GOAL OF THE EXERCISE:
Reproduce the material below with every occurrence of "translucent glass wine" swapped for "translucent glass goblet", leaving everything else unchanged.
════════════════
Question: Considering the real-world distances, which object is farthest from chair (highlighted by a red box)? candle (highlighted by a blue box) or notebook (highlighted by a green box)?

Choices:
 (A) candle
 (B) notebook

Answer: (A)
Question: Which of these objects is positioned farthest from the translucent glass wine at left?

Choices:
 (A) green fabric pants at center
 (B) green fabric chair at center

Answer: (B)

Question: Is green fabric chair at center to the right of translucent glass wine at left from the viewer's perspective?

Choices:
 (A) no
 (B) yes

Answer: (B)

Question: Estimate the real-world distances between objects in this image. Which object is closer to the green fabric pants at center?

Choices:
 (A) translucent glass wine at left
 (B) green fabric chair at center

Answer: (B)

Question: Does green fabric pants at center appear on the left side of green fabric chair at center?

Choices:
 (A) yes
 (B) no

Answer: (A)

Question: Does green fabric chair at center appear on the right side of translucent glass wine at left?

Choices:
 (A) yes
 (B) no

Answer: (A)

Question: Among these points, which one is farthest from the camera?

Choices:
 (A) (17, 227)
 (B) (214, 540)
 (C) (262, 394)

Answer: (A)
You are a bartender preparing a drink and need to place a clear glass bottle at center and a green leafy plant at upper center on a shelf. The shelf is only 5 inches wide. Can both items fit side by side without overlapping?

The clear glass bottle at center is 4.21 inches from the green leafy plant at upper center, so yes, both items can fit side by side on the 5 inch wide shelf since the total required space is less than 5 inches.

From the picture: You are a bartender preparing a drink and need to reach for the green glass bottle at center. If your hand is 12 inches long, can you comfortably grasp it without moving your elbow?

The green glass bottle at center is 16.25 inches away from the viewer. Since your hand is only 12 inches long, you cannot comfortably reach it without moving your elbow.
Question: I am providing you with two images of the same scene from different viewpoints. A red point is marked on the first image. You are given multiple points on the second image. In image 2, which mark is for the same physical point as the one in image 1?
════════════════
EXERCISE ANSWER:
Question: Considering the real-world distances, which object is farthest from chair (highlighted by a red box)? candle (highlighted by a blue box) or notebook (highlighted by a green box)?

Choices:
 (A) candle
 (B) notebook

Answer: (A)
Question: Which of these objects is positioned farthest from the translucent glass goblet at left?

Choices:
 (A) green fabric pants at center
 (B) green fabric chair at center

Answer: (B)

Question: Is green fabric chair at center to the right of translucent glass goblet at left from the viewer's perspective?

Choices:
 (A) no
 (B) yes

Answer: (B)

Question: Estimate the real-world distances between objects in this image. Which object is closer to the green fabric pants at center?

Choices:
 (A) translucent glass goblet at left
 (B) green fabric chair at center

Answer: (B)

Question: Does green fabric pants at center appear on the left side of green fabric chair at center?

Choices:
 (A) yes
 (B) no

Answer: (A)

Question: Does green fabric chair at center appear on the right side of translucent glass goblet at left?

Choices:
 (A) yes
 (B) no

Answer: (A)

Question: Among these points, which one is farthest from the camera?

Choices:
 (A) (17, 227)
 (B) (214, 540)
 (C) (262, 394)

Answer: (A)
You are a bartender preparing a drink and need to place a clear glass bottle at center and a green leafy plant at upper center on a shelf. The shelf is only 5 inches wide. Can both items fit side by side without overlapping?

The clear glass bottle at center is 4.21 inches from the green leafy plant at upper center, so yes, both items can fit side by side on the 5 inch wide shelf since the total required space is less than 5 inches.

From the picture: You are a bartender preparing a drink and need to reach for the green glass bottle at center. If your hand is 12 inches long, can you comfortably grasp it without moving your elbow?

The green glass bottle at center is 16.25 inches away from the viewer. Since your hand is only 12 inches long, you cannot comfortably reach it without moving your elbow.
Question: I am providing you with two images of the same scene from different viewpoints. A red point is marked on the first image. You are given multiple points on the second image. In image 2, which mark is for the same physical point as the one in image 1?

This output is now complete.